### What this task involves:
Please transcribe, word for word, the line containing "orange square: (683, 490)" and every line after it through the end of the records below, and nothing else.

### Input data:
..........

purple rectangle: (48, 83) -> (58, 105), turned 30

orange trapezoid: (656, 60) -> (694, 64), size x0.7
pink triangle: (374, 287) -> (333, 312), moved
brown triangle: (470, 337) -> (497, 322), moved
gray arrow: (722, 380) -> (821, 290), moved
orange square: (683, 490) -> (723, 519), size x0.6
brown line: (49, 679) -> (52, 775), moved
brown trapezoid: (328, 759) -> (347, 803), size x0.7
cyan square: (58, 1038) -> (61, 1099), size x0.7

..........

### Exercise response:
orange square: (683, 490) -> (723, 519), size x0.6
brown line: (49, 679) -> (52, 775), moved
brown trapezoid: (328, 759) -> (347, 803), size x0.7
cyan square: (58, 1038) -> (61, 1099), size x0.7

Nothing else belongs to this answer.